___ RECORDED INFORMATION ___

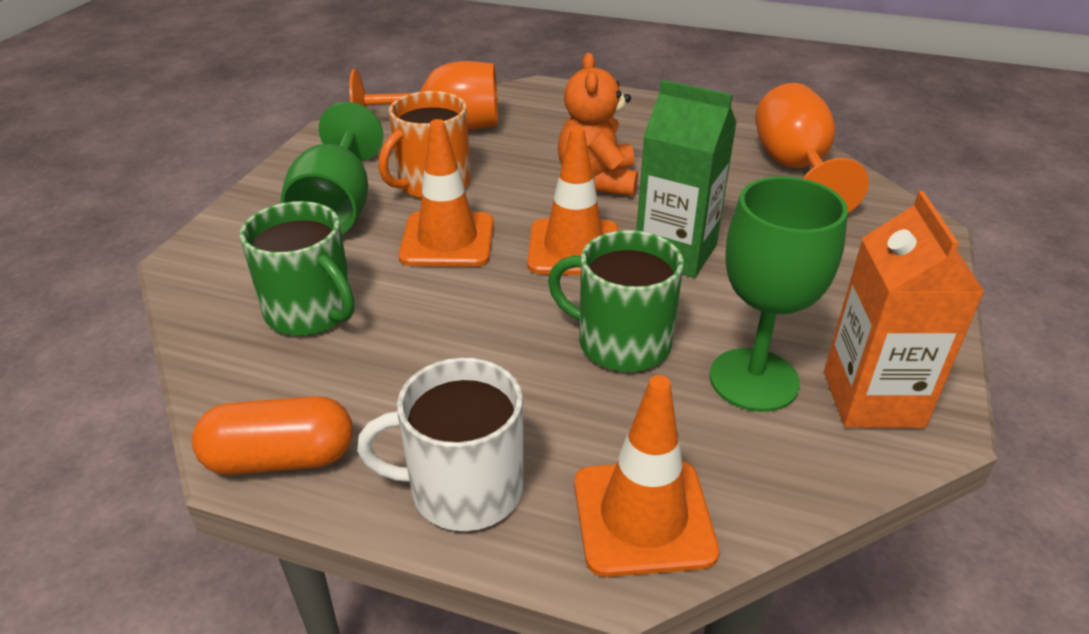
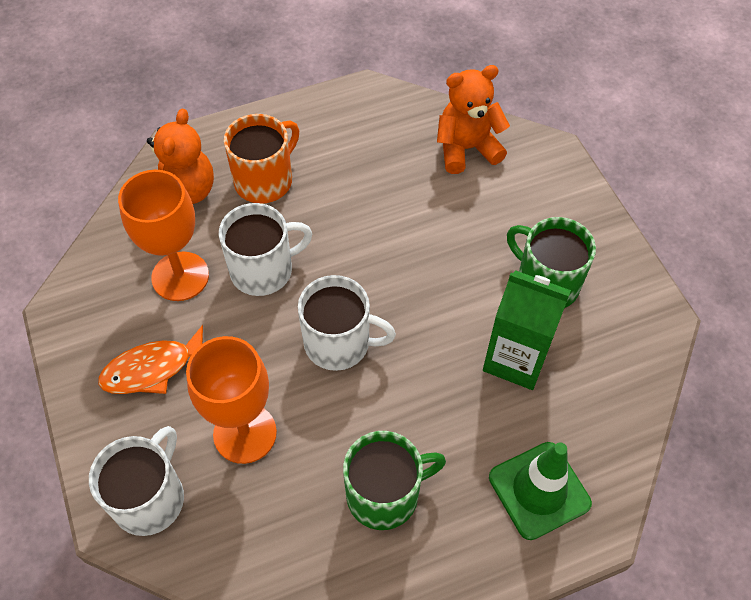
green goblet: 2 -> 0
green traffic cone: 0 -> 1
orange capsule: 1 -> 0
orange carton: 1 -> 0
orange fish: 0 -> 1
orange teddy bear: 1 -> 2
orange traffic cone: 3 -> 0
white mug: 1 -> 3

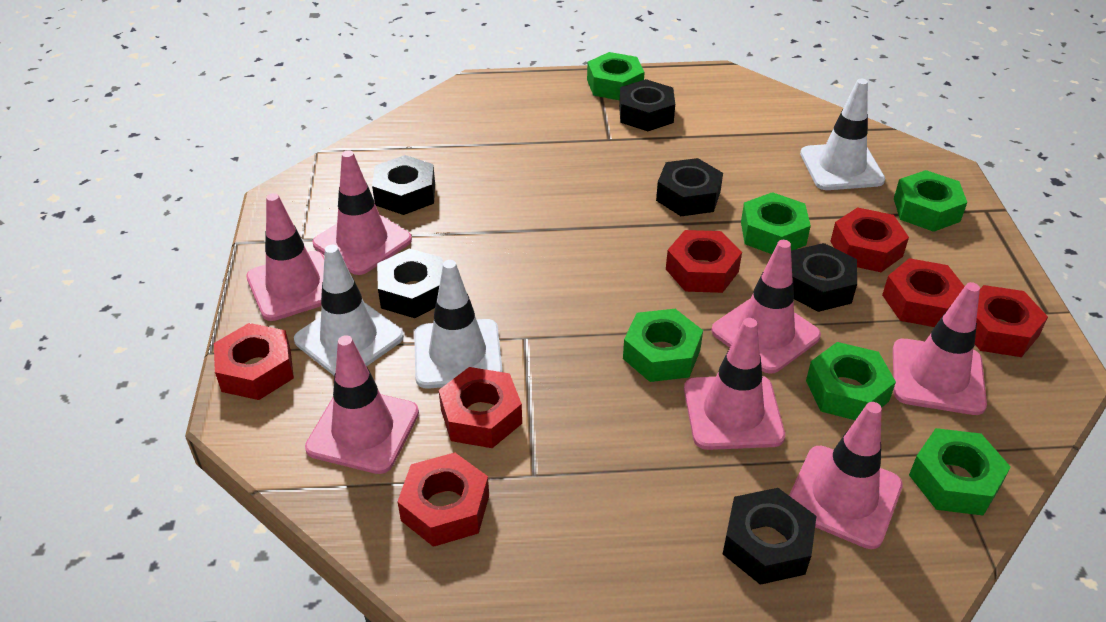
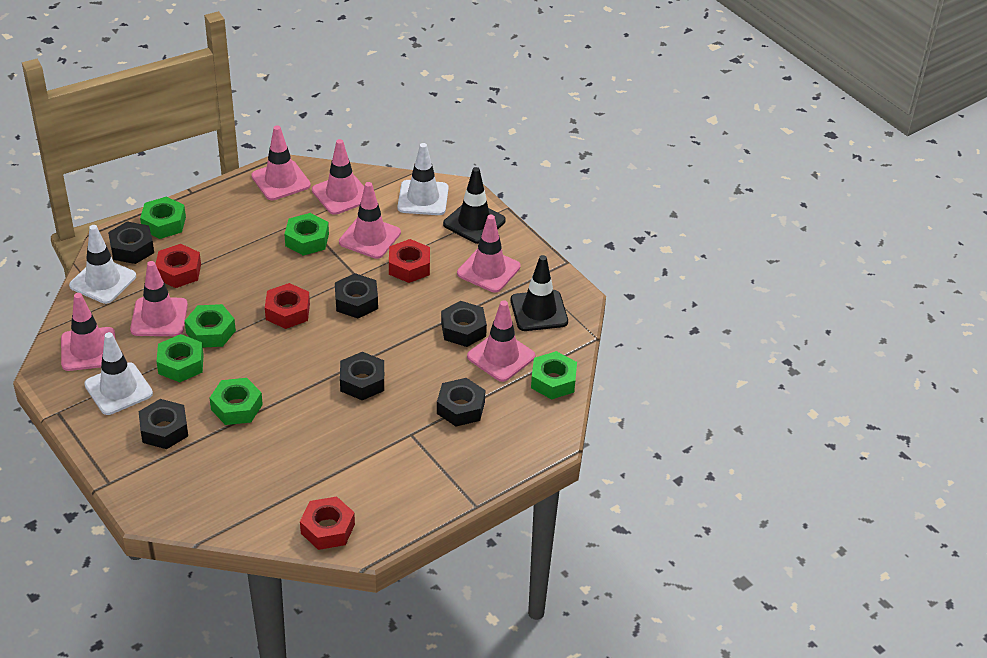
black traffic cone: 0 -> 2
red nut: 7 -> 4

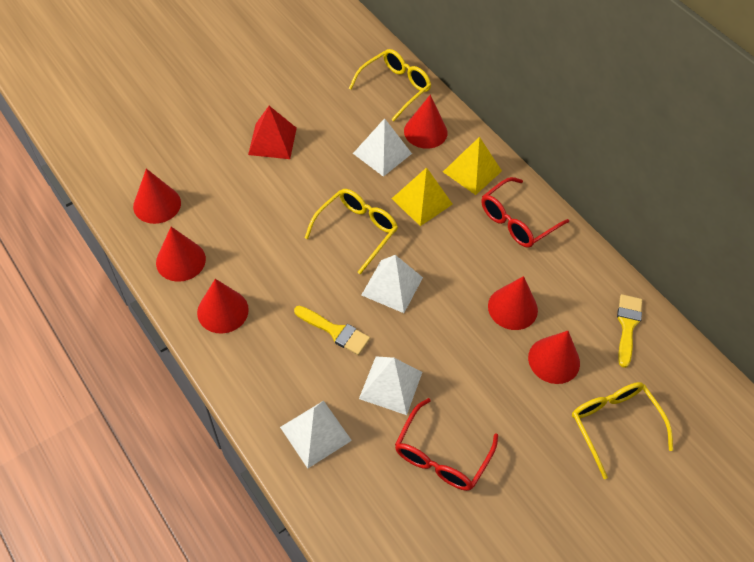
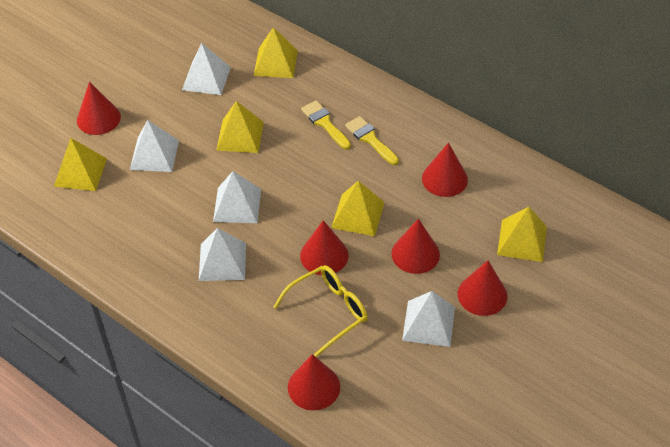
red glasses: 2 -> 0
red pyramid: 1 -> 0
white pyramid: 4 -> 5
yellow glasses: 3 -> 1
yellow pyramid: 2 -> 5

___

§ TASK OBJECTIVE
Show the lines of the entries that include the string "cone", copying each in full.

§ OUTPUT OF THE TASK
green traffic cone: 0 -> 1
orange traffic cone: 3 -> 0
black traffic cone: 0 -> 2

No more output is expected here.